Task details =>
Nothing but the line with "J1 pin 1: MID -> +12V" and the lines after it, through the end of the records below, is to be repeated, exactly as it is.

[[ Exercise data, beginning ]]

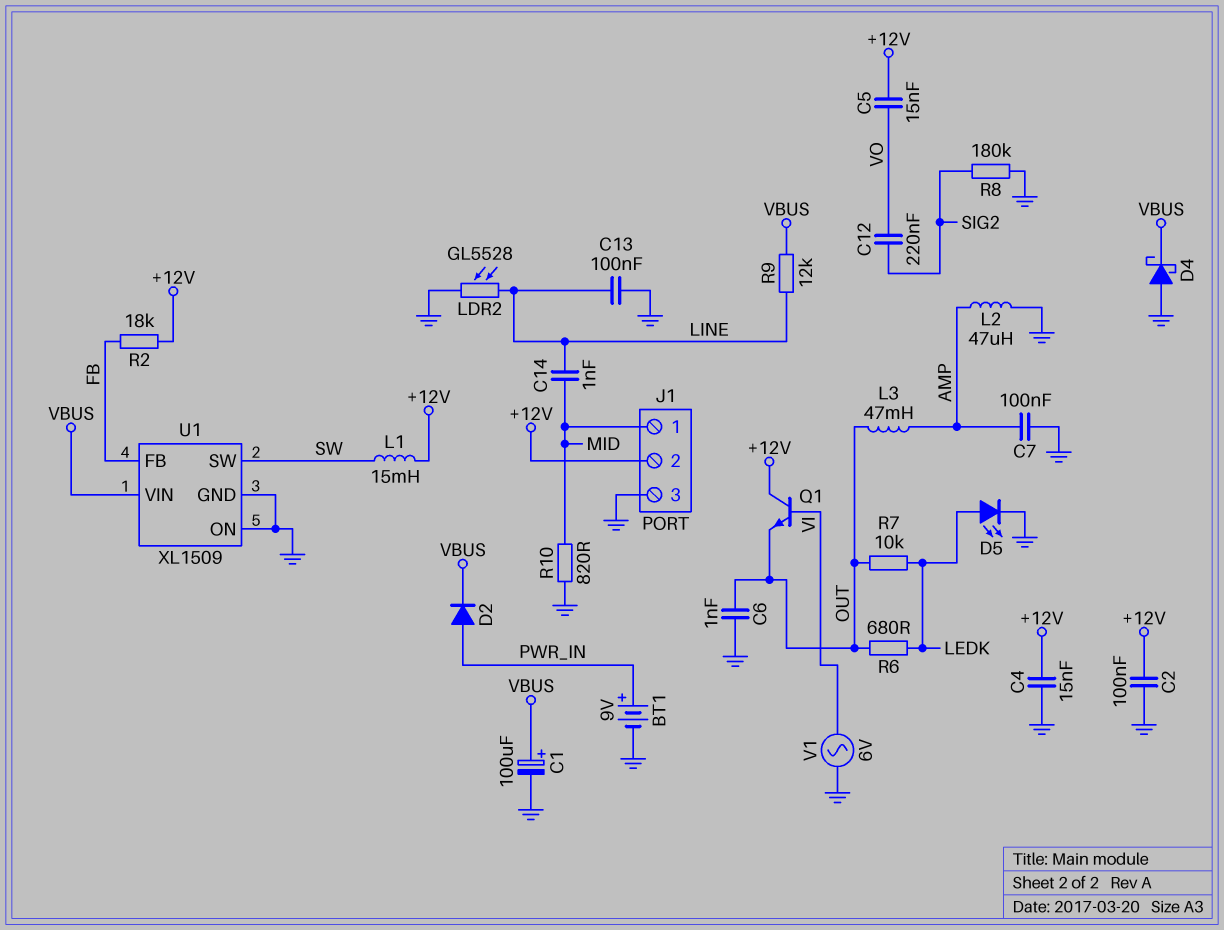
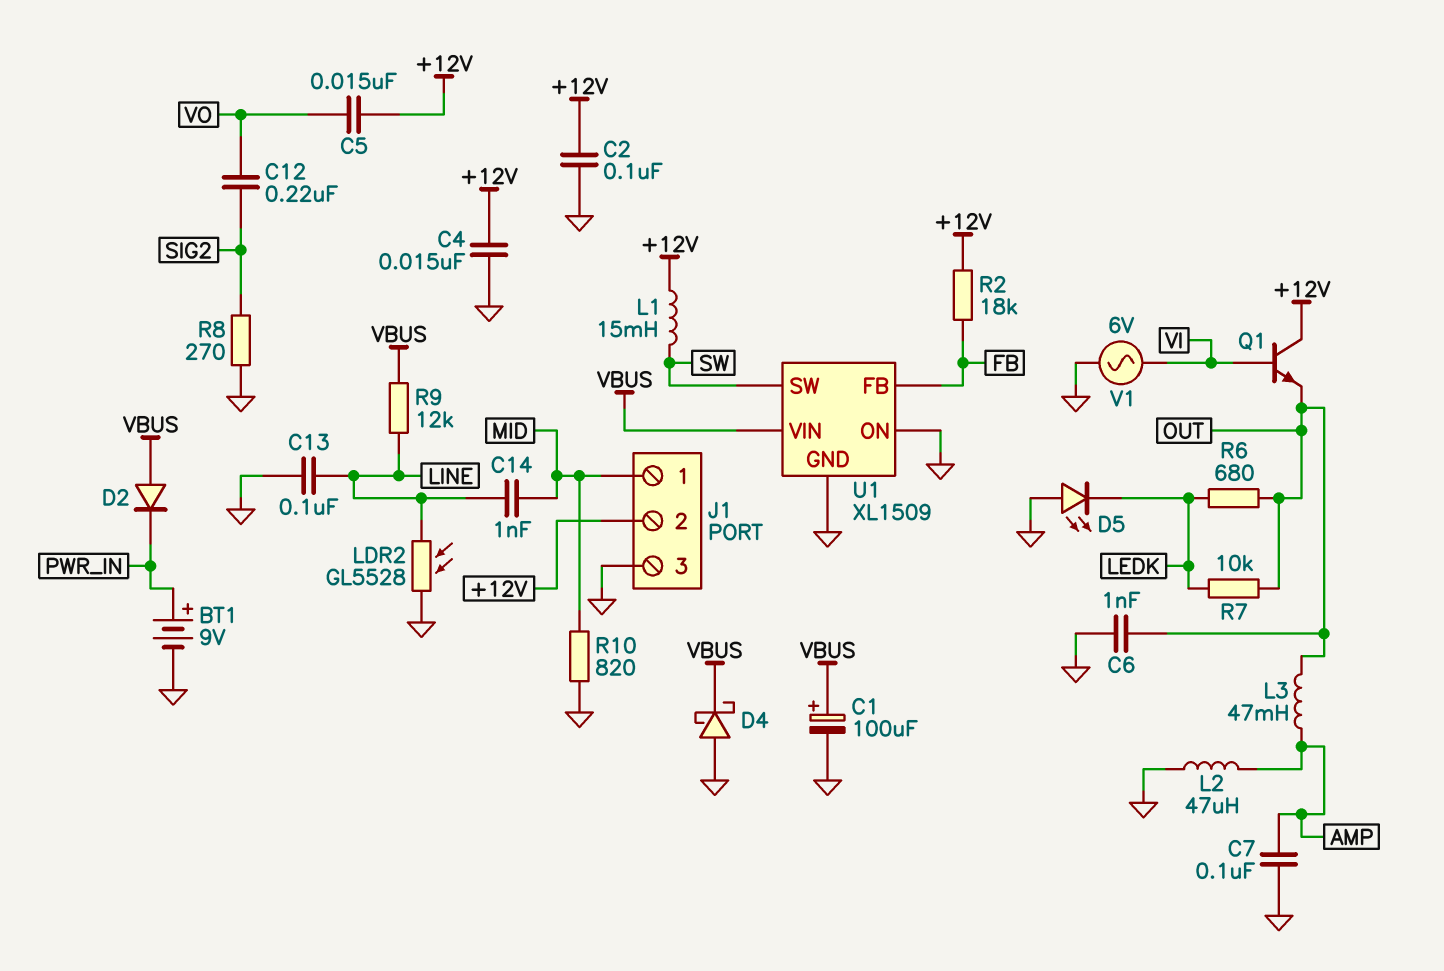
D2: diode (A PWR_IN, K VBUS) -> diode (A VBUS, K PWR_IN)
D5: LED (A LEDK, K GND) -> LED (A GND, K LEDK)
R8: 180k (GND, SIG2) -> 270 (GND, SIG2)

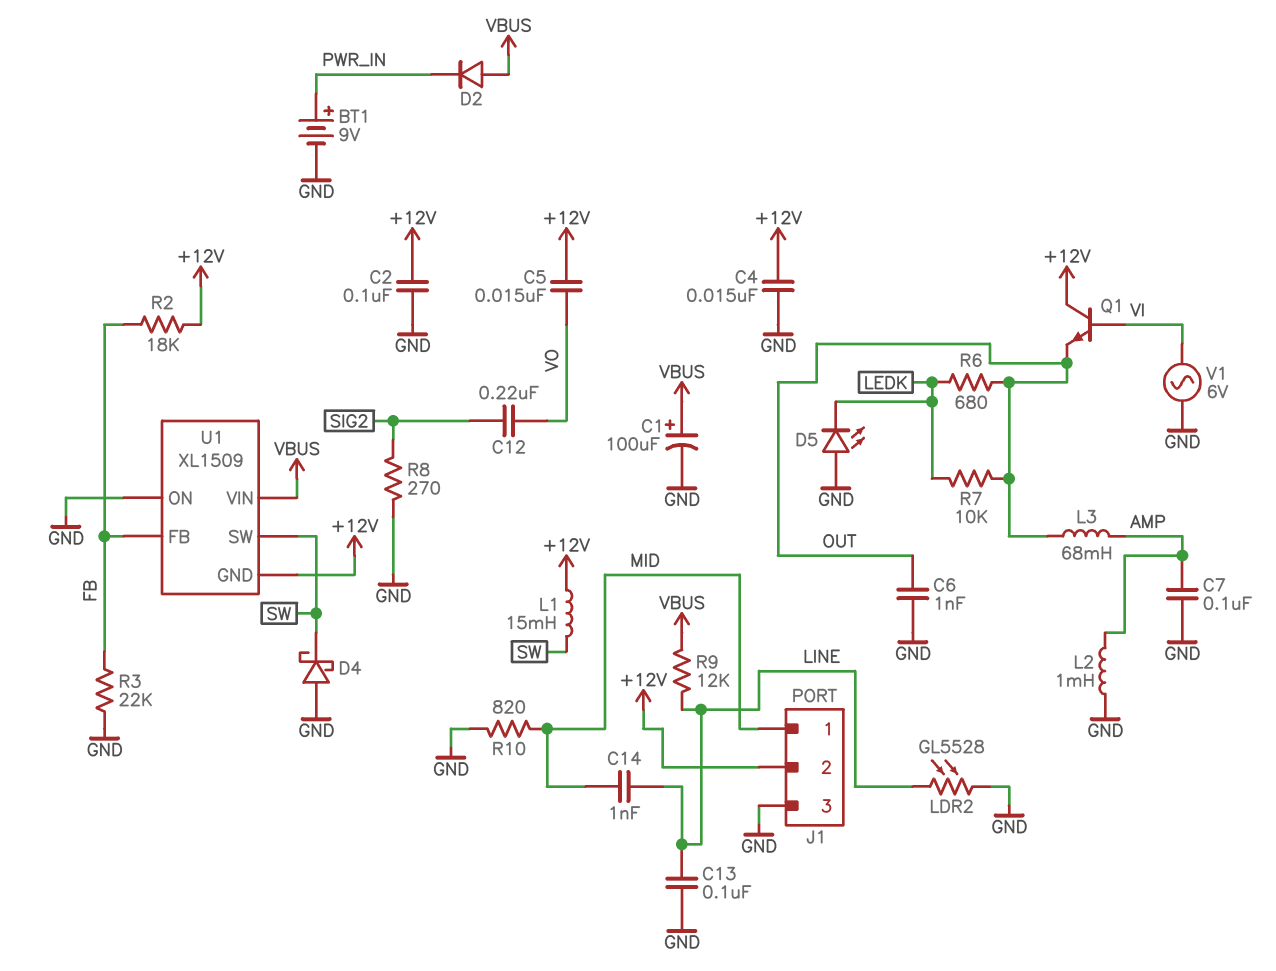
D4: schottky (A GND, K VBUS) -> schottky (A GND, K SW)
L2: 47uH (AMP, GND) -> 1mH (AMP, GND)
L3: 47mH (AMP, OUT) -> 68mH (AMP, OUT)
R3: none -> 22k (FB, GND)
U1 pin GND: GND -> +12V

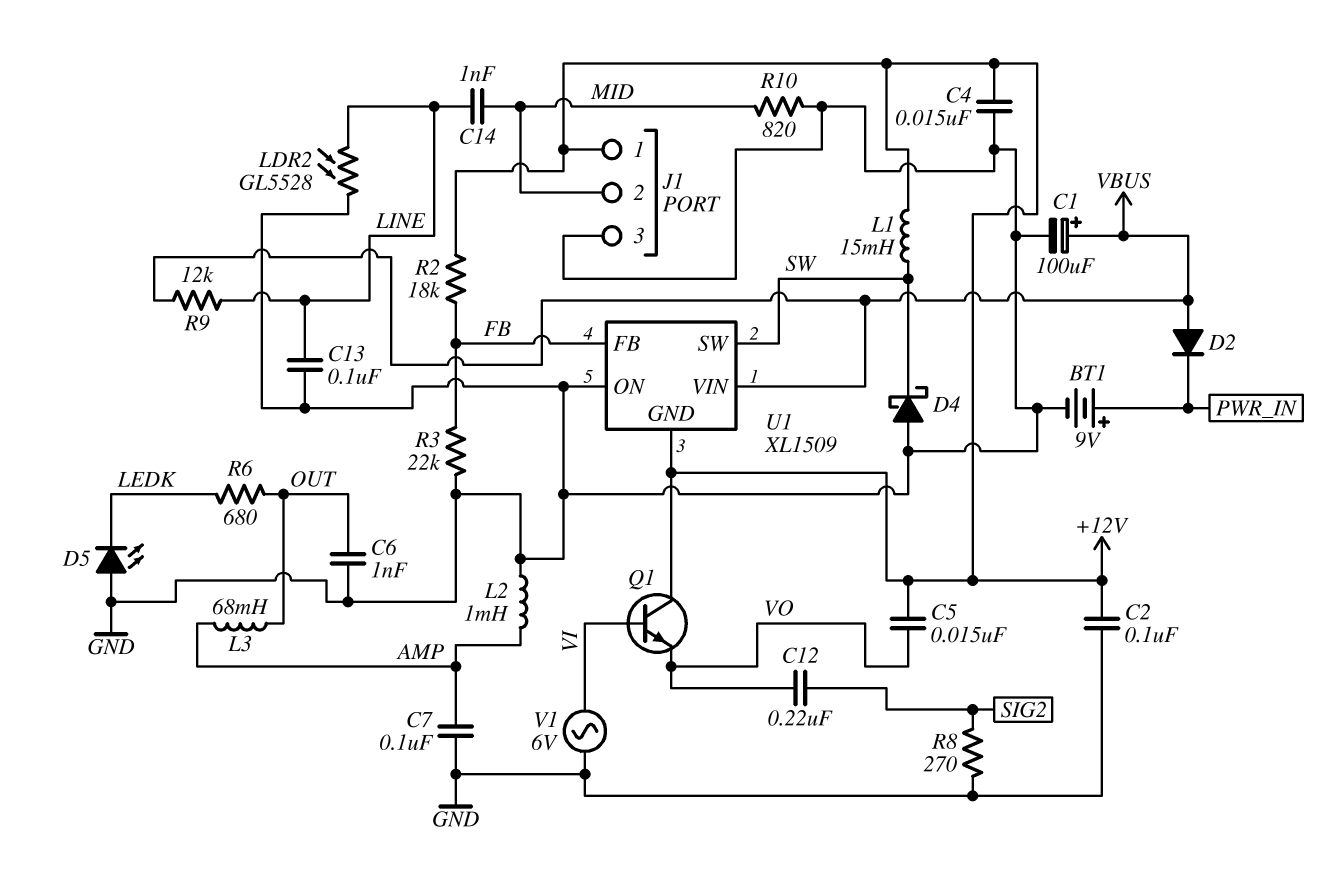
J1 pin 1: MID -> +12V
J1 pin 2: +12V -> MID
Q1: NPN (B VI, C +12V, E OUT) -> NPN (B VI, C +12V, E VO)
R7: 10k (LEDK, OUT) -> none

[[ Exercise data, end ]]

Answer to this problem =>
J1 pin 1: MID -> +12V
J1 pin 2: +12V -> MID
Q1: NPN (B VI, C +12V, E OUT) -> NPN (B VI, C +12V, E VO)
R7: 10k (LEDK, OUT) -> none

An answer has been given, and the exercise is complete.